*** DATA FOR THIS EXERCISE

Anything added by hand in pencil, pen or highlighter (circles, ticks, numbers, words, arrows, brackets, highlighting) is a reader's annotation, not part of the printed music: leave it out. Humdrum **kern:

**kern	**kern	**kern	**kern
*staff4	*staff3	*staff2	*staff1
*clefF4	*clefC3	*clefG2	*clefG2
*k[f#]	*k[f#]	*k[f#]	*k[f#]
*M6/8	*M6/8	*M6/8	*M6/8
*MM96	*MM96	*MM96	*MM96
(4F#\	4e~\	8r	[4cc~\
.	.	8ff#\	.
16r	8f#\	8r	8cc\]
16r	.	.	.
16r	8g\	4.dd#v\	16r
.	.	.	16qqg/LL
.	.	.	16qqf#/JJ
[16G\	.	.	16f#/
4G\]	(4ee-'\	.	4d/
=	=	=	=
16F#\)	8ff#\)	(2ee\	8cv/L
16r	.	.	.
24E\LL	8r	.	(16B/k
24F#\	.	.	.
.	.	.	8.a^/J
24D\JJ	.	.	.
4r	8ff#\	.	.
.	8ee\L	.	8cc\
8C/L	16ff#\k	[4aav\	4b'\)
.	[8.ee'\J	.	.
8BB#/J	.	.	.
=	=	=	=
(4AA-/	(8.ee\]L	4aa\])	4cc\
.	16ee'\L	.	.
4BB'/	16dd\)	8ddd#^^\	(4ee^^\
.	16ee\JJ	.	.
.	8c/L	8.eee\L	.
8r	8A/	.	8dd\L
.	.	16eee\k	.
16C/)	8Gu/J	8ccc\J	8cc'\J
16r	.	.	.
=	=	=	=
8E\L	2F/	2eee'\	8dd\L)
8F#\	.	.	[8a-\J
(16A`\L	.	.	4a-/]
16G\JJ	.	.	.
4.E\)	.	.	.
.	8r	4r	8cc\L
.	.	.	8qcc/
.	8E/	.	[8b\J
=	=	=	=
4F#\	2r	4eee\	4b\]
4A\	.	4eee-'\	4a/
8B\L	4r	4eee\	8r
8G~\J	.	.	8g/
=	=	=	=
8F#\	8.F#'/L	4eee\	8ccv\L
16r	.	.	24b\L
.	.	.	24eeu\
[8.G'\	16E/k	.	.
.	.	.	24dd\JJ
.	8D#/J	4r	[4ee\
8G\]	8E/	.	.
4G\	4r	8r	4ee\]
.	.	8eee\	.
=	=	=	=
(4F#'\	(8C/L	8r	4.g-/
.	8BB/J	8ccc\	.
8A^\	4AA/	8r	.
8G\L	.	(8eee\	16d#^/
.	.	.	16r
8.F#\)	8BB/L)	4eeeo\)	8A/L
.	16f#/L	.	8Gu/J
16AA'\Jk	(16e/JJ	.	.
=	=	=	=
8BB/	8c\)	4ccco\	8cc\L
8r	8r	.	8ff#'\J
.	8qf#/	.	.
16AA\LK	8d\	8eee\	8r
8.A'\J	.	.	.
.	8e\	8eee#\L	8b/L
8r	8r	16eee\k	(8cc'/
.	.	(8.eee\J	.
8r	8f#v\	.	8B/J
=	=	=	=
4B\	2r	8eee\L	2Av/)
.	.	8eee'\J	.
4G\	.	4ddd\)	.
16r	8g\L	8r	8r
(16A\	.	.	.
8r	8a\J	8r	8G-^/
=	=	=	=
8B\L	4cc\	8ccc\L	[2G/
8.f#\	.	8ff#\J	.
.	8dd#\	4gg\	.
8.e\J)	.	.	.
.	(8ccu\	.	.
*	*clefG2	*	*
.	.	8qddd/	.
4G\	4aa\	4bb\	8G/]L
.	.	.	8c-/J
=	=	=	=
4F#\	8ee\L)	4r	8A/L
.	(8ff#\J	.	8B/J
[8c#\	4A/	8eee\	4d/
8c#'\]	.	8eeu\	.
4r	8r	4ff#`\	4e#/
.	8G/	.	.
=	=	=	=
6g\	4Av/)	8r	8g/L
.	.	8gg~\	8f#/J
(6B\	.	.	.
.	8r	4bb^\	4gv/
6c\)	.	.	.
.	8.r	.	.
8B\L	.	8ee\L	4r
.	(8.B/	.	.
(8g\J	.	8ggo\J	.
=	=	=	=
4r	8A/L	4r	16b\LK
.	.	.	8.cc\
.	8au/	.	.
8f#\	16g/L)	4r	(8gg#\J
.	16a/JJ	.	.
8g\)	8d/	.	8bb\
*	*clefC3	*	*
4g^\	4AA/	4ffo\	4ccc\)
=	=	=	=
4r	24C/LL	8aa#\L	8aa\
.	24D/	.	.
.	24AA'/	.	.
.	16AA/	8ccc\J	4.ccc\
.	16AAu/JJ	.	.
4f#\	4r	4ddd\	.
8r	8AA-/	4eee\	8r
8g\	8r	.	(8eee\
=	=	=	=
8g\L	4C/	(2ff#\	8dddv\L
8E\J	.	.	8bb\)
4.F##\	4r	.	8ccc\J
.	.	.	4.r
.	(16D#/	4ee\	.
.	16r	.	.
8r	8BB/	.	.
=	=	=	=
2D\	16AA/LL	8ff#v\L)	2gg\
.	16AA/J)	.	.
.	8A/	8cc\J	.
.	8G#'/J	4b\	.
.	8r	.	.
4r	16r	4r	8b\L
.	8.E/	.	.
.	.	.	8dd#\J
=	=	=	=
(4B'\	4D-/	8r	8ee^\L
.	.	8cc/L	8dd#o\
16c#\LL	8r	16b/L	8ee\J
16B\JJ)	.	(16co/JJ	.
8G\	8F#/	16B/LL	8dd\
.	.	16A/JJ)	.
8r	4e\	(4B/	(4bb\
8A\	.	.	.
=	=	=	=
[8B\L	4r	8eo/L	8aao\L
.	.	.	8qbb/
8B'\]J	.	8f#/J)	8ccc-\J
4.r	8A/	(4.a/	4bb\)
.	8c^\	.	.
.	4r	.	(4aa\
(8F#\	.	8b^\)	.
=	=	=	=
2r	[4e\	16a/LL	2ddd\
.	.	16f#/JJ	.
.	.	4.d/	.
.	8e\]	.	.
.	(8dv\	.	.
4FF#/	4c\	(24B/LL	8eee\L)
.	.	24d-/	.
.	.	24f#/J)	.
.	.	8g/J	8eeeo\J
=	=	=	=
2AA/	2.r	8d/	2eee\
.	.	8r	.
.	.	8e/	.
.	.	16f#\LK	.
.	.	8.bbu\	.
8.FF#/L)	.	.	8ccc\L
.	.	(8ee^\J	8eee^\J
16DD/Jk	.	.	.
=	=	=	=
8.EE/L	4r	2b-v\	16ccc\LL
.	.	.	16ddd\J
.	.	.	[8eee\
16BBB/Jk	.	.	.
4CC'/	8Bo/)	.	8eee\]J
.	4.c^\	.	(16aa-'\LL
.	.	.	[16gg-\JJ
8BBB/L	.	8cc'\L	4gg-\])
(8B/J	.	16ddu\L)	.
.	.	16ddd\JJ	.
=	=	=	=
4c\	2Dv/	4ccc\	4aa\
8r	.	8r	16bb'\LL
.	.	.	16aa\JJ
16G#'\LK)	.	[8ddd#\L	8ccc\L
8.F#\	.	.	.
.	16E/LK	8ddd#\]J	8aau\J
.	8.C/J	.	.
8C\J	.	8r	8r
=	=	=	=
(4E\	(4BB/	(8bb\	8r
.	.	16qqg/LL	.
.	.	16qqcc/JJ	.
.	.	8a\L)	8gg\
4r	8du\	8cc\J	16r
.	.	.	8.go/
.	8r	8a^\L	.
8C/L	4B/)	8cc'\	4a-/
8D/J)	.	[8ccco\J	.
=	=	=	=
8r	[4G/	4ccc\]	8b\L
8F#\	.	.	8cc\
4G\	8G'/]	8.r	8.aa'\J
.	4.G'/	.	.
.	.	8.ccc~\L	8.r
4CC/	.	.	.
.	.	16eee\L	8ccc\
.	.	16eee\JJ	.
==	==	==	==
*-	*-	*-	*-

******

== REQUEST ==
Gather every line of the records above that contains the string "kern".

== SOLUTION ==
Anything added by hand in pencil, pen or highlighter (circles, ticks, numbers, words, arrows, brackets, highlighting) is a reader's annotation, not part of the printed music: leave it out. Humdrum **kern:
**kern	**kern	**kern	**kern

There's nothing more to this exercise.